Before-and-after scene images:
• • • • •

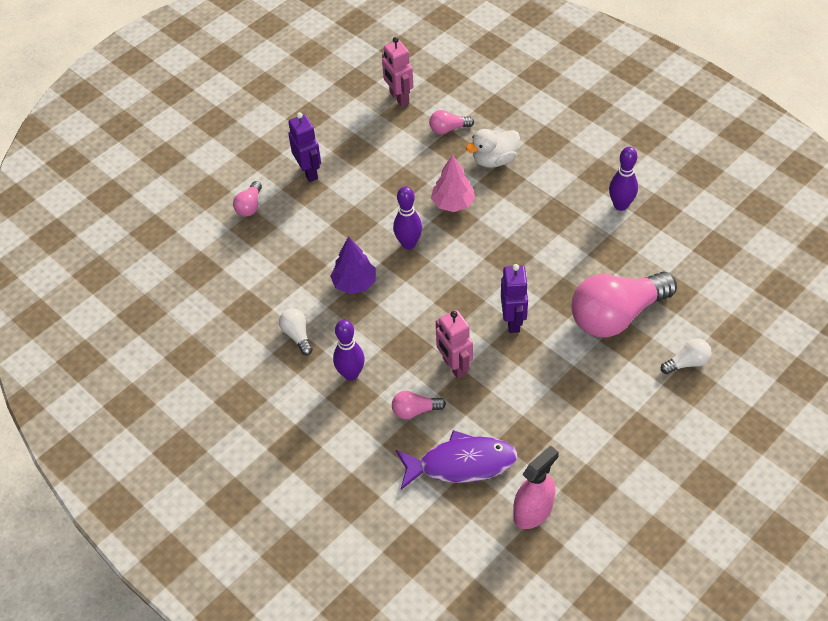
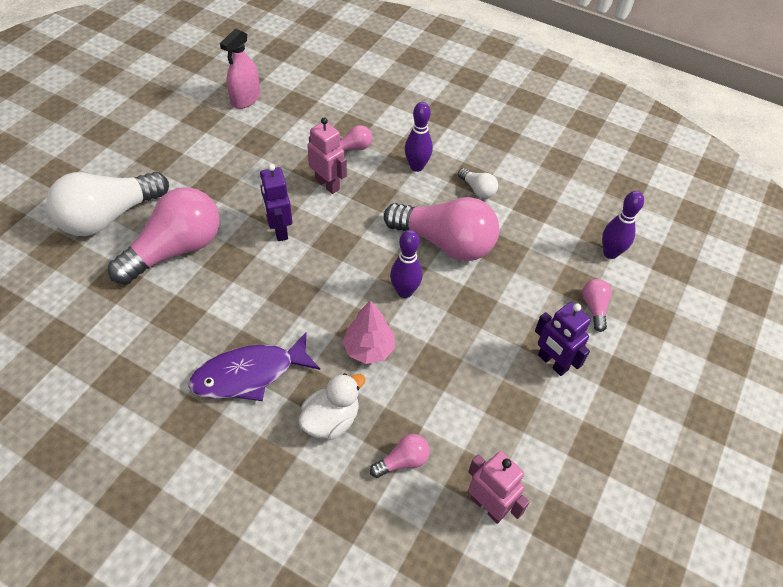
camera: 160 degrees right, 0 degrees up
purple tree [330,236,376,294] -> pink light bulb [384,197,499,261]
purple fish [396,430,518,490] -> purple fish moved to [189,332,320,401]
purple bowling pin [609,147,638,211] -> purple bowling pin moved to [602,191,644,259]
white light bulb [661,338,712,374] -> white light bulb [46,172,169,236], size x2.30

• • • • •

- **EXERCISE PROMPT**: Copy out the data above to the letter, and keep every picture out of it.

- **YOUR SOLUTION**:
camera: 160 degrees right, 0 degrees up
purple tree [330,236,376,294] -> pink light bulb [384,197,499,261]
purple fish [396,430,518,490] -> purple fish moved to [189,332,320,401]
purple bowling pin [609,147,638,211] -> purple bowling pin moved to [602,191,644,259]
white light bulb [661,338,712,374] -> white light bulb [46,172,169,236], size x2.30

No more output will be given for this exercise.